* [What needs to be done] Of the records that follow, copy only the lines from the line containing "none -> yellow star [269,404,373,490]" to the line containing "none -> black clock [326,671,406,820]", both included, exactly as written.

* [Data supplied]
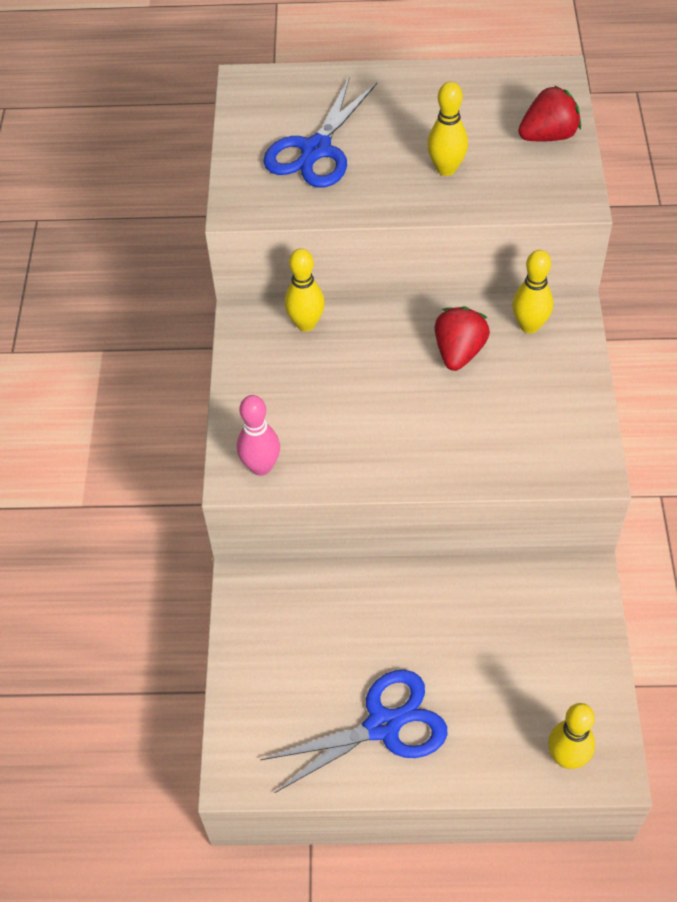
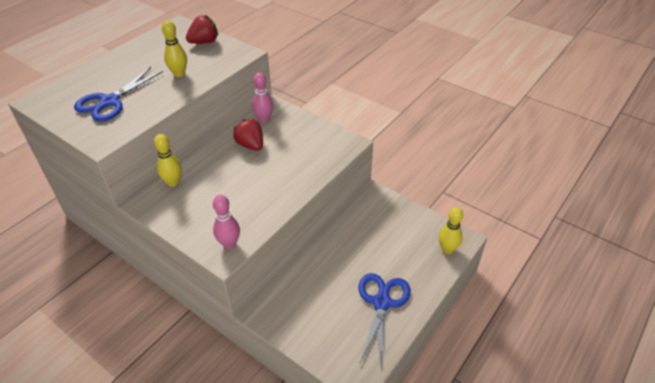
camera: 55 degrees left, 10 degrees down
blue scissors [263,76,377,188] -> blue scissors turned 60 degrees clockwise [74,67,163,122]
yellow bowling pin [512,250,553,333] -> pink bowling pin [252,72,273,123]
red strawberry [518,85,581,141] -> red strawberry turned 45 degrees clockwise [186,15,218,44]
==
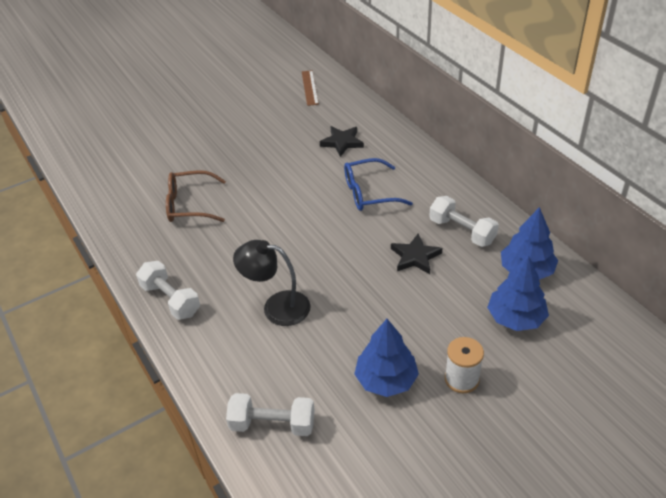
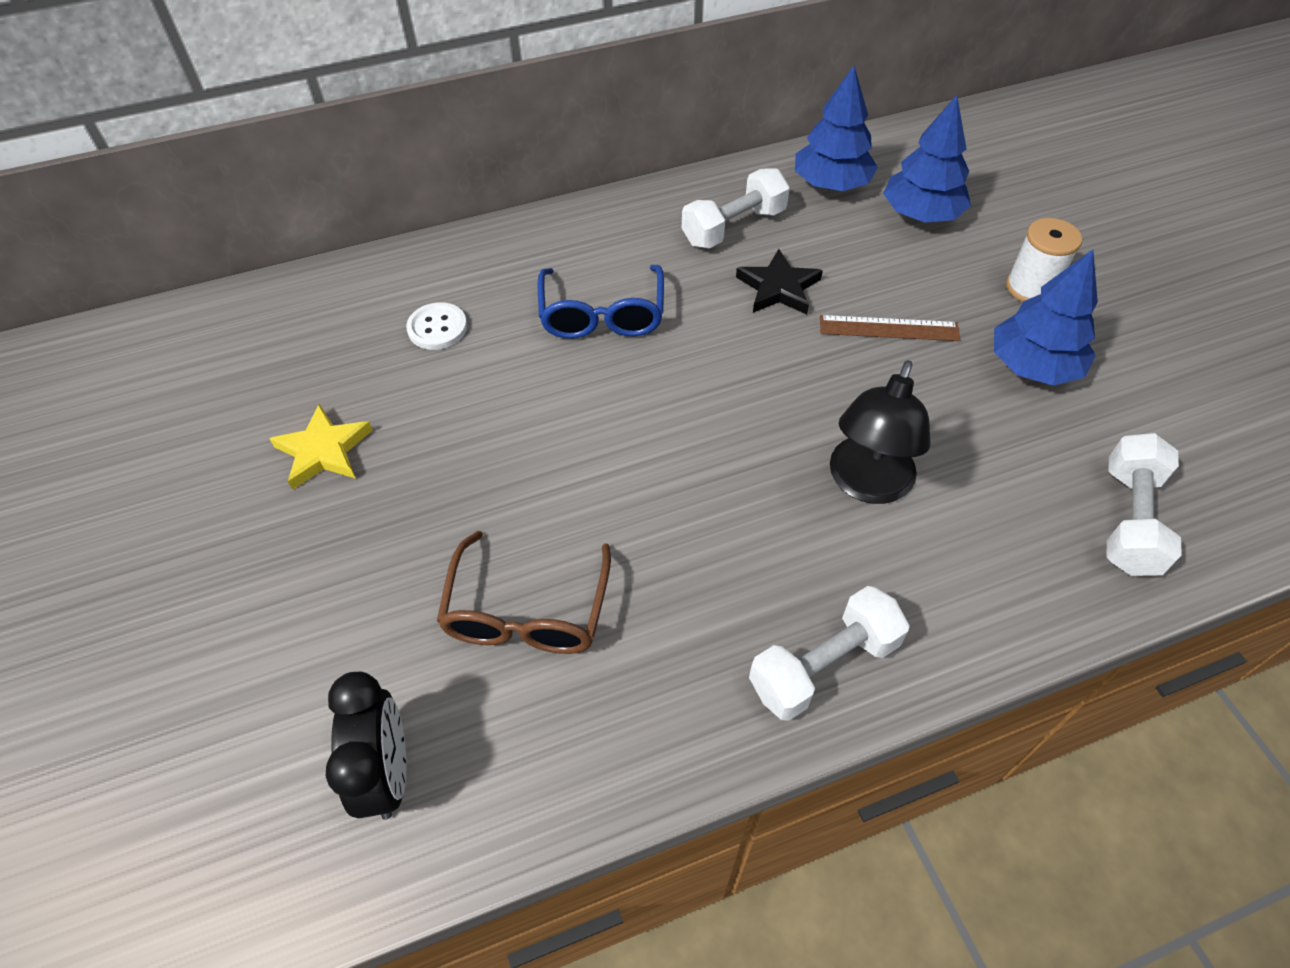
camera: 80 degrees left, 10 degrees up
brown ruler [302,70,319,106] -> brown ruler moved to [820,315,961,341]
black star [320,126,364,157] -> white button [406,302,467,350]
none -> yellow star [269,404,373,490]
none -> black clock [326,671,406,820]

* [Task solution]
none -> yellow star [269,404,373,490]
none -> black clock [326,671,406,820]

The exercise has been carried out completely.